* [The task]
Return every line of the data below exactly, but do not include the images.

* [Data records]

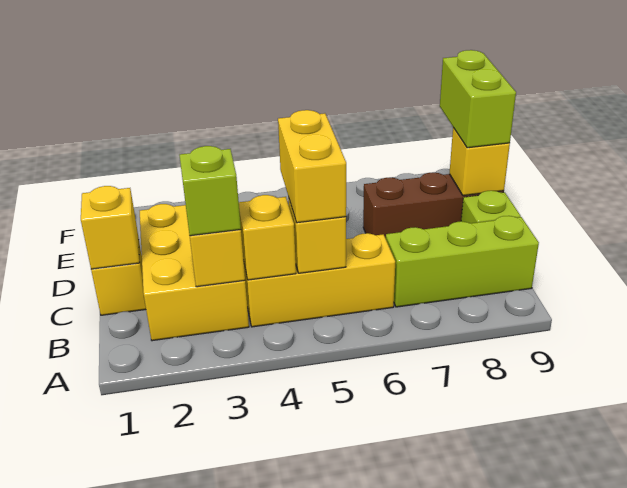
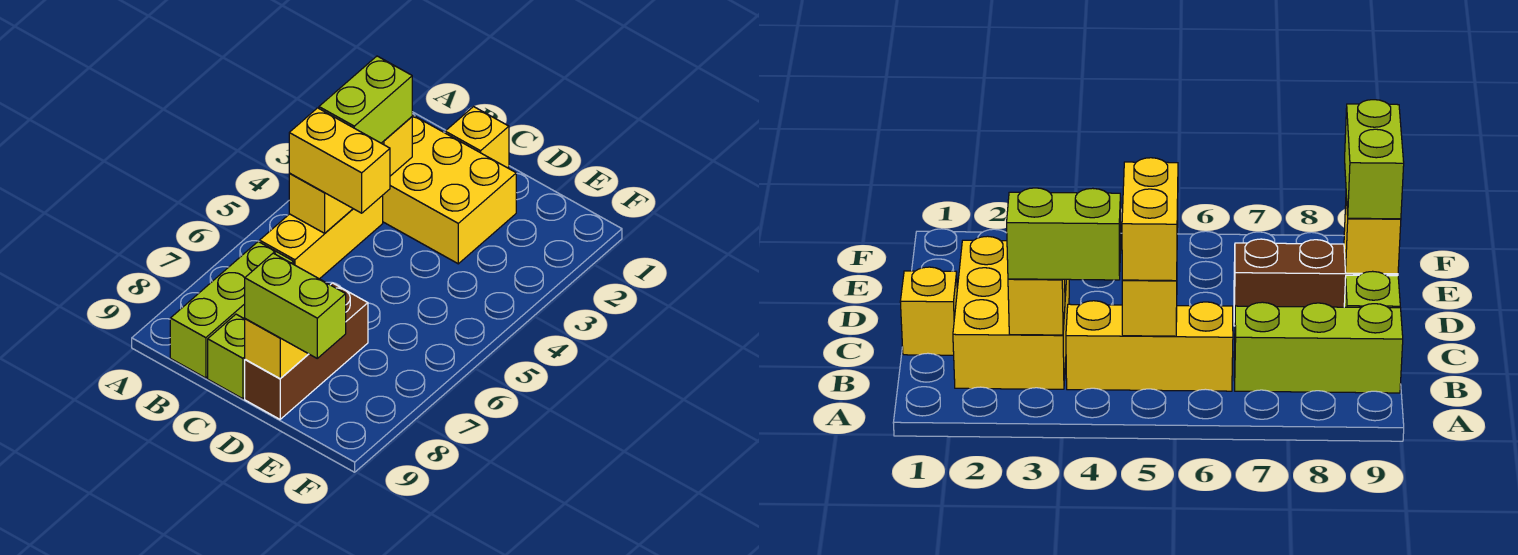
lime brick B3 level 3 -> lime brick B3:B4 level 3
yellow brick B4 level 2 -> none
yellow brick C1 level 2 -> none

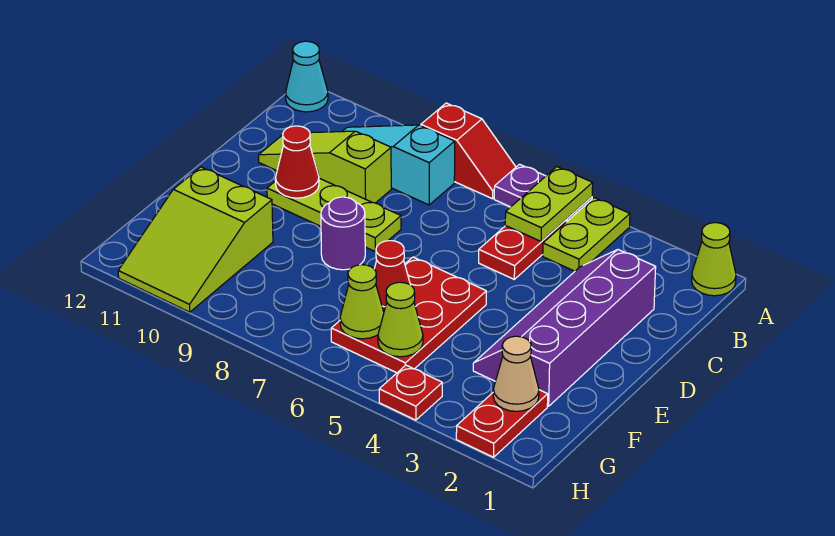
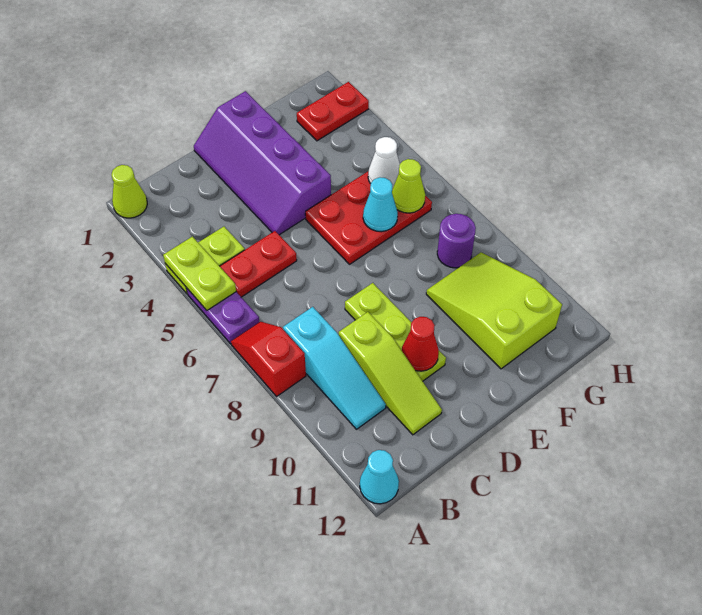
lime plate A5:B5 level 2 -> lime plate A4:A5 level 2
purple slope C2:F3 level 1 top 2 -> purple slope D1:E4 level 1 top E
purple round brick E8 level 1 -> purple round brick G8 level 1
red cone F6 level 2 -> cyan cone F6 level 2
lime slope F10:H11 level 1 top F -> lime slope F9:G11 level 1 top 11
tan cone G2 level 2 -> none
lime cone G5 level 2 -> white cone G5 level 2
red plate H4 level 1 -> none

* [Result for this task]
lime brick B3 level 3 -> lime brick B3:B4 level 3
yellow brick B4 level 2 -> none
yellow brick C1 level 2 -> none

lime plate A5:B5 level 2 -> lime plate A4:A5 level 2
purple slope C2:F3 level 1 top 2 -> purple slope D1:E4 level 1 top E
purple round brick E8 level 1 -> purple round brick G8 level 1
red cone F6 level 2 -> cyan cone F6 level 2
lime slope F10:H11 level 1 top F -> lime slope F9:G11 level 1 top 11
tan cone G2 level 2 -> none
lime cone G5 level 2 -> white cone G5 level 2
red plate H4 level 1 -> none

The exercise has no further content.